(EXCERPTED RECORDS Opens)

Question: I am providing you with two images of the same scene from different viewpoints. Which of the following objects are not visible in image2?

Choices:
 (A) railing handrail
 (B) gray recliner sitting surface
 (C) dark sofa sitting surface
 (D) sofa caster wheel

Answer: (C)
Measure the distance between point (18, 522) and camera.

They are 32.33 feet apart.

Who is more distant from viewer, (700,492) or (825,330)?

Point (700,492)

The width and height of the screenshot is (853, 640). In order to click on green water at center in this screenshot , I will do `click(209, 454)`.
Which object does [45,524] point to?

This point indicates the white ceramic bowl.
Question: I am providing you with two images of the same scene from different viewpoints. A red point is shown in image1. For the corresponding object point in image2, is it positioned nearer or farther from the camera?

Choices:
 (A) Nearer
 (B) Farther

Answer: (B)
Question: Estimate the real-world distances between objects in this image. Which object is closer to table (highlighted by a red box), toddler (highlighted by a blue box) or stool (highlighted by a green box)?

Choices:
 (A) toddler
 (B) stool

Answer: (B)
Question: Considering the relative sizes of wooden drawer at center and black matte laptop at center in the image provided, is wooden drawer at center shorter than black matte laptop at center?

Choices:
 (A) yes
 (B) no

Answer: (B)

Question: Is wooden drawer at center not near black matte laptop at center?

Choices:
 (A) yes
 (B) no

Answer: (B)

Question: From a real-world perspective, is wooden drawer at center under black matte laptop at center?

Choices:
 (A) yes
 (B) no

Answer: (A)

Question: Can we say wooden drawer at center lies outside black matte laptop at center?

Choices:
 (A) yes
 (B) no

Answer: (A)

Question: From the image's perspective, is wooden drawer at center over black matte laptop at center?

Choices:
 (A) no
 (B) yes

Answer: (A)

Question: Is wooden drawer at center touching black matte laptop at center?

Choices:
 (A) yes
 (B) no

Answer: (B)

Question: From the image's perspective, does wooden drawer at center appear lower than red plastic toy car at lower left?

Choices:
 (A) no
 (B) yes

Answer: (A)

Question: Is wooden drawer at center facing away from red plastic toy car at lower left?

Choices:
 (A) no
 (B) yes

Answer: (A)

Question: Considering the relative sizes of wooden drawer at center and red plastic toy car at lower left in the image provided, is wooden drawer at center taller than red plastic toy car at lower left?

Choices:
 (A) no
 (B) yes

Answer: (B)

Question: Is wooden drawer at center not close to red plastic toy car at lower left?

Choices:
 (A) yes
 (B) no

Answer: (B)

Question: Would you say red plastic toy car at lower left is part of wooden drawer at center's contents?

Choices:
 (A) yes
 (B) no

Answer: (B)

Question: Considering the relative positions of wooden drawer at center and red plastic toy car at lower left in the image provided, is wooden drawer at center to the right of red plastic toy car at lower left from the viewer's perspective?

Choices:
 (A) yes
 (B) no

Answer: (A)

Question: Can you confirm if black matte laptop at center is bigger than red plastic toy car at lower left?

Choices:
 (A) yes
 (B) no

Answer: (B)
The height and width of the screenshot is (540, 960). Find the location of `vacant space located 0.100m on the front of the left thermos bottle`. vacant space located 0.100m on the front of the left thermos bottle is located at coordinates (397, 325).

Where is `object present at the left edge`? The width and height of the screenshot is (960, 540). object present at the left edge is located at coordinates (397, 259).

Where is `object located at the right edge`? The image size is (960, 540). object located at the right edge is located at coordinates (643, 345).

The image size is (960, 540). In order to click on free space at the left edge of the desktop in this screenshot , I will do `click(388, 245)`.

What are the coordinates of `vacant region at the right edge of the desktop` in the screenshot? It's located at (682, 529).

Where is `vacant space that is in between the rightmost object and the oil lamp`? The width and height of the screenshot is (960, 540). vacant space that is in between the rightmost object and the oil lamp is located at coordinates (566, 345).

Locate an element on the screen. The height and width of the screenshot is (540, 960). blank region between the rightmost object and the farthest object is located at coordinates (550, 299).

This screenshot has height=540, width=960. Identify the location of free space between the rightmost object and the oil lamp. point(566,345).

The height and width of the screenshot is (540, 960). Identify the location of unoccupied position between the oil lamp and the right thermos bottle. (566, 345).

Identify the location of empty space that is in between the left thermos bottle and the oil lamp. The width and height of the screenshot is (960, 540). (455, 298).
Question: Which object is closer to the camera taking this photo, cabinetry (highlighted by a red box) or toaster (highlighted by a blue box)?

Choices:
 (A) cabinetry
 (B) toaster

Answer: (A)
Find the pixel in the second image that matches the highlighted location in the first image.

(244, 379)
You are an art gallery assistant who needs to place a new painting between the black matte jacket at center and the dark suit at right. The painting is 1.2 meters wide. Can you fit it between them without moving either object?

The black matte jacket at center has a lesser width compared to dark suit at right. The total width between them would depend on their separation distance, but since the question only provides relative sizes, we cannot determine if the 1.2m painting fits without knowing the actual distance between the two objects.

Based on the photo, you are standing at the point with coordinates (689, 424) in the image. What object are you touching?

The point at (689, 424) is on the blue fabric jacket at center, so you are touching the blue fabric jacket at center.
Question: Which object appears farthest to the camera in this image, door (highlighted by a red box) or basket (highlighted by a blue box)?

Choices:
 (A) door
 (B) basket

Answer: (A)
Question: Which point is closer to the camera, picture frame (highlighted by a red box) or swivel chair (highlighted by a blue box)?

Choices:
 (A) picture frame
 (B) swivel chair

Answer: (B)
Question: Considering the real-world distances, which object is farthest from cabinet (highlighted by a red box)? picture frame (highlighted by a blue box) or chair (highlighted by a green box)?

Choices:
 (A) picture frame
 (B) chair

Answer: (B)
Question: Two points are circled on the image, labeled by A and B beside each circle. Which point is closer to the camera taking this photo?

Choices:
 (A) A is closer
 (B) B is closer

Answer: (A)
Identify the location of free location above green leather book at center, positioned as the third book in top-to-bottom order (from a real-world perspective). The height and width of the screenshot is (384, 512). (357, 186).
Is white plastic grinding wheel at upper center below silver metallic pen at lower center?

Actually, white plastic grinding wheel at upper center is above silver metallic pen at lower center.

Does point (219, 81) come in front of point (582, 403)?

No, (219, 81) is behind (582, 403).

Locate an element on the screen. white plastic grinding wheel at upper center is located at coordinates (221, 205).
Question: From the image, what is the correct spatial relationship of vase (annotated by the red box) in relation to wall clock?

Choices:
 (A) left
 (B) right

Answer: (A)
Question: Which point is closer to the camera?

(EXCERPTED RECORDS Closes)

### [ASSIGNMENT]
Copy out all of the records again, swapping in "wooden cabinet" everywhere "wooden drawer" occurs and leaving everything else untouched.

### [TASK RESULT]
Question: I am providing you with two images of the same scene from different viewpoints. Which of the following objects are not visible in image2?

Choices:
 (A) railing handrail
 (B) gray recliner sitting surface
 (C) dark sofa sitting surface
 (D) sofa caster wheel

Answer: (C)
Measure the distance between point (18, 522) and camera.

They are 32.33 feet apart.

Who is more distant from viewer, (700,492) or (825,330)?

Point (700,492)

The width and height of the screenshot is (853, 640). In order to click on green water at center in this screenshot , I will do `click(209, 454)`.
Which object does [45,524] point to?

This point indicates the white ceramic bowl.
Question: I am providing you with two images of the same scene from different viewpoints. A red point is shown in image1. For the corresponding object point in image2, is it positioned nearer or farther from the camera?

Choices:
 (A) Nearer
 (B) Farther

Answer: (B)
Question: Estimate the real-world distances between objects in this image. Which object is closer to table (highlighted by a red box), toddler (highlighted by a blue box) or stool (highlighted by a green box)?

Choices:
 (A) toddler
 (B) stool

Answer: (B)
Question: Considering the relative sizes of wooden cabinet at center and black matte laptop at center in the image provided, is wooden cabinet at center shorter than black matte laptop at center?

Choices:
 (A) yes
 (B) no

Answer: (B)

Question: Is wooden cabinet at center not near black matte laptop at center?

Choices:
 (A) yes
 (B) no

Answer: (B)

Question: From a real-world perspective, is wooden cabinet at center under black matte laptop at center?

Choices:
 (A) yes
 (B) no

Answer: (A)

Question: Can we say wooden cabinet at center lies outside black matte laptop at center?

Choices:
 (A) yes
 (B) no

Answer: (A)

Question: From the image's perspective, is wooden cabinet at center over black matte laptop at center?

Choices:
 (A) no
 (B) yes

Answer: (A)

Question: Is wooden cabinet at center touching black matte laptop at center?

Choices:
 (A) yes
 (B) no

Answer: (B)

Question: From the image's perspective, does wooden cabinet at center appear lower than red plastic toy car at lower left?

Choices:
 (A) no
 (B) yes

Answer: (A)

Question: Is wooden cabinet at center facing away from red plastic toy car at lower left?

Choices:
 (A) no
 (B) yes

Answer: (A)

Question: Considering the relative sizes of wooden cabinet at center and red plastic toy car at lower left in the image provided, is wooden cabinet at center taller than red plastic toy car at lower left?

Choices:
 (A) no
 (B) yes

Answer: (B)

Question: Is wooden cabinet at center not close to red plastic toy car at lower left?

Choices:
 (A) yes
 (B) no

Answer: (B)

Question: Would you say red plastic toy car at lower left is part of wooden cabinet at center's contents?

Choices:
 (A) yes
 (B) no

Answer: (B)

Question: Considering the relative positions of wooden cabinet at center and red plastic toy car at lower left in the image provided, is wooden cabinet at center to the right of red plastic toy car at lower left from the viewer's perspective?

Choices:
 (A) yes
 (B) no

Answer: (A)

Question: Can you confirm if black matte laptop at center is bigger than red plastic toy car at lower left?

Choices:
 (A) yes
 (B) no

Answer: (B)
The height and width of the screenshot is (540, 960). Find the location of `vacant space located 0.100m on the front of the left thermos bottle`. vacant space located 0.100m on the front of the left thermos bottle is located at coordinates (397, 325).

Where is `object present at the left edge`? The width and height of the screenshot is (960, 540). object present at the left edge is located at coordinates (397, 259).

Where is `object located at the right edge`? The image size is (960, 540). object located at the right edge is located at coordinates (643, 345).

The image size is (960, 540). In order to click on free space at the left edge of the desktop in this screenshot , I will do `click(388, 245)`.

What are the coordinates of `vacant region at the right edge of the desktop` in the screenshot? It's located at (682, 529).

Where is `vacant space that is in between the rightmost object and the oil lamp`? The width and height of the screenshot is (960, 540). vacant space that is in between the rightmost object and the oil lamp is located at coordinates (566, 345).

Locate an element on the screen. The height and width of the screenshot is (540, 960). blank region between the rightmost object and the farthest object is located at coordinates (550, 299).

This screenshot has height=540, width=960. Identify the location of free space between the rightmost object and the oil lamp. point(566,345).

The height and width of the screenshot is (540, 960). Identify the location of unoccupied position between the oil lamp and the right thermos bottle. (566, 345).

Identify the location of empty space that is in between the left thermos bottle and the oil lamp. The width and height of the screenshot is (960, 540). (455, 298).
Question: Which object is closer to the camera taking this photo, cabinetry (highlighted by a red box) or toaster (highlighted by a blue box)?

Choices:
 (A) cabinetry
 (B) toaster

Answer: (A)
Find the pixel in the second image that matches the highlighted location in the first image.

(244, 379)
You are an art gallery assistant who needs to place a new painting between the black matte jacket at center and the dark suit at right. The painting is 1.2 meters wide. Can you fit it between them without moving either object?

The black matte jacket at center has a lesser width compared to dark suit at right. The total width between them would depend on their separation distance, but since the question only provides relative sizes, we cannot determine if the 1.2m painting fits without knowing the actual distance between the two objects.

Based on the photo, you are standing at the point with coordinates (689, 424) in the image. What object are you touching?

The point at (689, 424) is on the blue fabric jacket at center, so you are touching the blue fabric jacket at center.
Question: Which object appears farthest to the camera in this image, door (highlighted by a red box) or basket (highlighted by a blue box)?

Choices:
 (A) door
 (B) basket

Answer: (A)
Question: Which point is closer to the camera, picture frame (highlighted by a red box) or swivel chair (highlighted by a blue box)?

Choices:
 (A) picture frame
 (B) swivel chair

Answer: (B)
Question: Considering the real-world distances, which object is farthest from cabinet (highlighted by a red box)? picture frame (highlighted by a blue box) or chair (highlighted by a green box)?

Choices:
 (A) picture frame
 (B) chair

Answer: (B)
Question: Two points are circled on the image, labeled by A and B beside each circle. Which point is closer to the camera taking this photo?

Choices:
 (A) A is closer
 (B) B is closer

Answer: (A)
Identify the location of free location above green leather book at center, positioned as the third book in top-to-bottom order (from a real-world perspective). The height and width of the screenshot is (384, 512). (357, 186).
Is white plastic grinding wheel at upper center below silver metallic pen at lower center?

Actually, white plastic grinding wheel at upper center is above silver metallic pen at lower center.

Does point (219, 81) come in front of point (582, 403)?

No, (219, 81) is behind (582, 403).

Locate an element on the screen. white plastic grinding wheel at upper center is located at coordinates (221, 205).
Question: From the image, what is the correct spatial relationship of vase (annotated by the red box) in relation to wall clock?

Choices:
 (A) left
 (B) right

Answer: (A)
Question: Which point is closer to the camera?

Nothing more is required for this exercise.